(Task details): Search the material below for lines containing the string "RESET", and copy every one you find.

(Data section):
━━━━━━━━━━
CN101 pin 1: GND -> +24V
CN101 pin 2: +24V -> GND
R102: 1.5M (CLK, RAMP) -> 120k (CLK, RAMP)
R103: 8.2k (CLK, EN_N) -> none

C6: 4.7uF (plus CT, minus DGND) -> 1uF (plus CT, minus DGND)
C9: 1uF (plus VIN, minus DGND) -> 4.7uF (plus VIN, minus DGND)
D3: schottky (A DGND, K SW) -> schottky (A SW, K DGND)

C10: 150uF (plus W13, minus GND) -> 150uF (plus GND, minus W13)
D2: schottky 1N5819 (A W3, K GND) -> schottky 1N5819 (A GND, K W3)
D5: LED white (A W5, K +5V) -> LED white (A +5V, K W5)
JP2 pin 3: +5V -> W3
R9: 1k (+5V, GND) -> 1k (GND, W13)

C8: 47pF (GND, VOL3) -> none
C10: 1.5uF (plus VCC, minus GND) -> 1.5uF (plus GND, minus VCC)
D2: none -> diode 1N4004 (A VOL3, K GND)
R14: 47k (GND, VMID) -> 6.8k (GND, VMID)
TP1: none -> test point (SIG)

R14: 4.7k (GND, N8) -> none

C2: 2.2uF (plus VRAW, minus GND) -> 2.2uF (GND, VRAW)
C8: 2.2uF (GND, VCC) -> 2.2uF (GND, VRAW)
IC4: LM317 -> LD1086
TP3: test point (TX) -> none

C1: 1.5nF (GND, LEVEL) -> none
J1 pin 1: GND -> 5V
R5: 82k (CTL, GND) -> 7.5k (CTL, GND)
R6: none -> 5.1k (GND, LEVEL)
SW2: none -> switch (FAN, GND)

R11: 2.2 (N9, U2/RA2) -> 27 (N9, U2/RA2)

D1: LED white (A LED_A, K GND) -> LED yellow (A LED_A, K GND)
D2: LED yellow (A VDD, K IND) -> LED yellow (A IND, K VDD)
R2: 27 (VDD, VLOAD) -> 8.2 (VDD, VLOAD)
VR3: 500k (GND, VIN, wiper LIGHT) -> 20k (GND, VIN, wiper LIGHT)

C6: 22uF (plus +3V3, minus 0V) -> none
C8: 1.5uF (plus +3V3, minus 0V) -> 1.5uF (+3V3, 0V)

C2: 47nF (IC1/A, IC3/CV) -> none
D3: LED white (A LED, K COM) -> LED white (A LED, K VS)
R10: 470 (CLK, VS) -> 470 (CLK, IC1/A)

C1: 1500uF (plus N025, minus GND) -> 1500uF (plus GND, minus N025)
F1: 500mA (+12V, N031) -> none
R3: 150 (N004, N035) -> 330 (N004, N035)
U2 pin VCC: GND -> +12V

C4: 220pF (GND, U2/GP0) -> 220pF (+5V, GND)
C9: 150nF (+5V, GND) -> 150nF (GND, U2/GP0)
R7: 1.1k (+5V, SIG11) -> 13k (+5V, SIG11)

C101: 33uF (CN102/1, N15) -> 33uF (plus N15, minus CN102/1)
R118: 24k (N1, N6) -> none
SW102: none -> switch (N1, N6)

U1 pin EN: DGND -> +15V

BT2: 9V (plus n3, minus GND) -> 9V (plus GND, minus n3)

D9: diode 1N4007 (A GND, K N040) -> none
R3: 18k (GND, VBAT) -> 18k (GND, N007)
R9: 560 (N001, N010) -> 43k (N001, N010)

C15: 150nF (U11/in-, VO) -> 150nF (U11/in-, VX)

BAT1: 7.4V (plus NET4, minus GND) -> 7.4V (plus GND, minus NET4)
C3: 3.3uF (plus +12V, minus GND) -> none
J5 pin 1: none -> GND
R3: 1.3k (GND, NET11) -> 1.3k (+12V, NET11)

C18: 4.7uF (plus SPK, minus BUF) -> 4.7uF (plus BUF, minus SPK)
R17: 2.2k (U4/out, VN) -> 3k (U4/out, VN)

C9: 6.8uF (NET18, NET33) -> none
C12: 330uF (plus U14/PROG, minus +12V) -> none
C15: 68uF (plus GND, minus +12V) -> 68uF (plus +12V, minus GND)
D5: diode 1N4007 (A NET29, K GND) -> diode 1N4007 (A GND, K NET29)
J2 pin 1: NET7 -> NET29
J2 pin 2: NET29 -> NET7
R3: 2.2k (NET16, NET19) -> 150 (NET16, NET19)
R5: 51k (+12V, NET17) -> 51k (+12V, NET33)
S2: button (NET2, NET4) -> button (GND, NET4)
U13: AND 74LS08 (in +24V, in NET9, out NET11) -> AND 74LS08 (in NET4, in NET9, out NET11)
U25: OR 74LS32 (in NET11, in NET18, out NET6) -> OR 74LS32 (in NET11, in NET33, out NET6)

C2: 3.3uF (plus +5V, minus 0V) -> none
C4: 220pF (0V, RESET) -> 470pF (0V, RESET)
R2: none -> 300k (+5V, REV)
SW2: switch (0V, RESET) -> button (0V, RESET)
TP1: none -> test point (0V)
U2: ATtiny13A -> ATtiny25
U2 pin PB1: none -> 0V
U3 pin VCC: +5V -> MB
━━━━━━━━━━
(Solution to the exercise):
C4: 220pF (0V, RESET) -> 470pF (0V, RESET)
SW2: switch (0V, RESET) -> button (0V, RESET)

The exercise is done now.